[Opening Supplied material section]
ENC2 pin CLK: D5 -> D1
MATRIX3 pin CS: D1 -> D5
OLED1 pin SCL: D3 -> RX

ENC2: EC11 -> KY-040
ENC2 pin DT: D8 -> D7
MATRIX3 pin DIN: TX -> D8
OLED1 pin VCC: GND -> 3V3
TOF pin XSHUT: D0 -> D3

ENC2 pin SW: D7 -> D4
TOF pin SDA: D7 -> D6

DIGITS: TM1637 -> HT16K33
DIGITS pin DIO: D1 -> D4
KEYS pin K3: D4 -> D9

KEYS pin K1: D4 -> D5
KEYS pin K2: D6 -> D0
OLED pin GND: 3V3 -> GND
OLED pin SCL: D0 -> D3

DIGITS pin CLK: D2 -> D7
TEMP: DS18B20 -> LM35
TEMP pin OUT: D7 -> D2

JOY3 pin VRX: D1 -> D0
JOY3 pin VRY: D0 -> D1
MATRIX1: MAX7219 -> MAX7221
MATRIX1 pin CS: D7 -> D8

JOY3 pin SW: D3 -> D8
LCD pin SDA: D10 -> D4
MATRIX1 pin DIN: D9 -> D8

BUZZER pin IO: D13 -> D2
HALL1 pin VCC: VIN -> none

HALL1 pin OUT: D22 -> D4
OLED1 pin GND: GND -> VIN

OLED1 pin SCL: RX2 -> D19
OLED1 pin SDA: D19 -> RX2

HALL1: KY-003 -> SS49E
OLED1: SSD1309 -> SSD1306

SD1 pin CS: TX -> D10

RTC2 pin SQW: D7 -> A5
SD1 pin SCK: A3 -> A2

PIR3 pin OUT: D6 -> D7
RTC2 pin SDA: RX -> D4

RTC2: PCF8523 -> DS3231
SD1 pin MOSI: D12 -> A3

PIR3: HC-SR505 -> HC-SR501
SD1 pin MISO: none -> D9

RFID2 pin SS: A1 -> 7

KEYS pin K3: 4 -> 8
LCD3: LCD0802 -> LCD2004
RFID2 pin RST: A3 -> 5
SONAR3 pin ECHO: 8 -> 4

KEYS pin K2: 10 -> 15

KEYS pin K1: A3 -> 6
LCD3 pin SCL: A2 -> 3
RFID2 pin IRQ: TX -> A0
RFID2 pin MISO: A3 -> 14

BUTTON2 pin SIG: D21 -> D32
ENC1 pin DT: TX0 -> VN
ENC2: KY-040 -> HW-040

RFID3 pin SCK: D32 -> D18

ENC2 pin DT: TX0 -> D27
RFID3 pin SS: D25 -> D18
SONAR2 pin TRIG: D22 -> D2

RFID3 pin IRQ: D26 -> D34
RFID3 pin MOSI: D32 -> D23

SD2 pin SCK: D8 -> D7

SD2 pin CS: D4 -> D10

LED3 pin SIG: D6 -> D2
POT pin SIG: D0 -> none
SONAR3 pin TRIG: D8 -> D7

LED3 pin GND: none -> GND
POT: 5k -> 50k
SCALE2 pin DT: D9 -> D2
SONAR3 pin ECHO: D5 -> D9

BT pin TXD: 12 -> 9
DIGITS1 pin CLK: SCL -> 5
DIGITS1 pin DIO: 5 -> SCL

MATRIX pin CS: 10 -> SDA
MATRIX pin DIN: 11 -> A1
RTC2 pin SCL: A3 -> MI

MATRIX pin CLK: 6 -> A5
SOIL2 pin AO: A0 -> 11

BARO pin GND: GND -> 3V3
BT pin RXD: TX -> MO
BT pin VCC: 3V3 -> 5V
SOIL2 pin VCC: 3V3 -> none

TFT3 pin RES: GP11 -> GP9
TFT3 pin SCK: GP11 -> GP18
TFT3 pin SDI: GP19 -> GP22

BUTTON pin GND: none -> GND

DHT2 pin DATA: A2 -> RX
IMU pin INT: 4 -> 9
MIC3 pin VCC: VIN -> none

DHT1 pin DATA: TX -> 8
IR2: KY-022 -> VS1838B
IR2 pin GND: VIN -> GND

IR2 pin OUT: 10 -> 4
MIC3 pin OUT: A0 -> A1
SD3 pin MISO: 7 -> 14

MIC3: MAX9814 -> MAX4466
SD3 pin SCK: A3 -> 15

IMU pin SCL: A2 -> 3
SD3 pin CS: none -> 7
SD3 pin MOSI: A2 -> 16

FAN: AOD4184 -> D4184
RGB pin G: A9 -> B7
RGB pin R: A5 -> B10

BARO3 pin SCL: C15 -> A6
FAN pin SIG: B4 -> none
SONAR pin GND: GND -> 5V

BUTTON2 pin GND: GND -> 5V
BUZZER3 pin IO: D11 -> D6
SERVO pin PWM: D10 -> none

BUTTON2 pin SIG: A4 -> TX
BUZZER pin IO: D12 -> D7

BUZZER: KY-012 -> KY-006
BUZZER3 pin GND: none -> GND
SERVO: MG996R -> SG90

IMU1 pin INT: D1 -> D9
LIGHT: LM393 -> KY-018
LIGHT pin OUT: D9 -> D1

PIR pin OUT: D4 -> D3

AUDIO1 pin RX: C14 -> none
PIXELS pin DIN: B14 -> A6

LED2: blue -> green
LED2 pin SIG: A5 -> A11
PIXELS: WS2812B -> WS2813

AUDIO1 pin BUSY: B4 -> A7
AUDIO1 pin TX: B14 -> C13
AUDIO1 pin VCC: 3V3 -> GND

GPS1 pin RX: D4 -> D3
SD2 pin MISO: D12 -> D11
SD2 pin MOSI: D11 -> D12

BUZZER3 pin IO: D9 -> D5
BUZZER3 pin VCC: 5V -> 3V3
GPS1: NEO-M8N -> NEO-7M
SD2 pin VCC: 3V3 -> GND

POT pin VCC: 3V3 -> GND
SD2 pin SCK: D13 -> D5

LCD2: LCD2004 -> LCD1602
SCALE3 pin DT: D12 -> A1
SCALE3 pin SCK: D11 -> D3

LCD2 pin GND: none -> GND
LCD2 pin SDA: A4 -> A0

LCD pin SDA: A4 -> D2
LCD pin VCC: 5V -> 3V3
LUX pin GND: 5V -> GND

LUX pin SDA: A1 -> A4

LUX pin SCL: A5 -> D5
[Closing Supplied material section]
Retype the entries above exactly, but only from the line containing "TEMP: DS18B20 -> LM35" through the line containing "SD1 pin CS: TX -> D10", both included.

TEMP: DS18B20 -> LM35
TEMP pin OUT: D7 -> D2

JOY3 pin VRX: D1 -> D0
JOY3 pin VRY: D0 -> D1
MATRIX1: MAX7219 -> MAX7221
MATRIX1 pin CS: D7 -> D8

JOY3 pin SW: D3 -> D8
LCD pin SDA: D10 -> D4
MATRIX1 pin DIN: D9 -> D8

BUZZER pin IO: D13 -> D2
HALL1 pin VCC: VIN -> none

HALL1 pin OUT: D22 -> D4
OLED1 pin GND: GND -> VIN

OLED1 pin SCL: RX2 -> D19
OLED1 pin SDA: D19 -> RX2

HALL1: KY-003 -> SS49E
OLED1: SSD1309 -> SSD1306

SD1 pin CS: TX -> D10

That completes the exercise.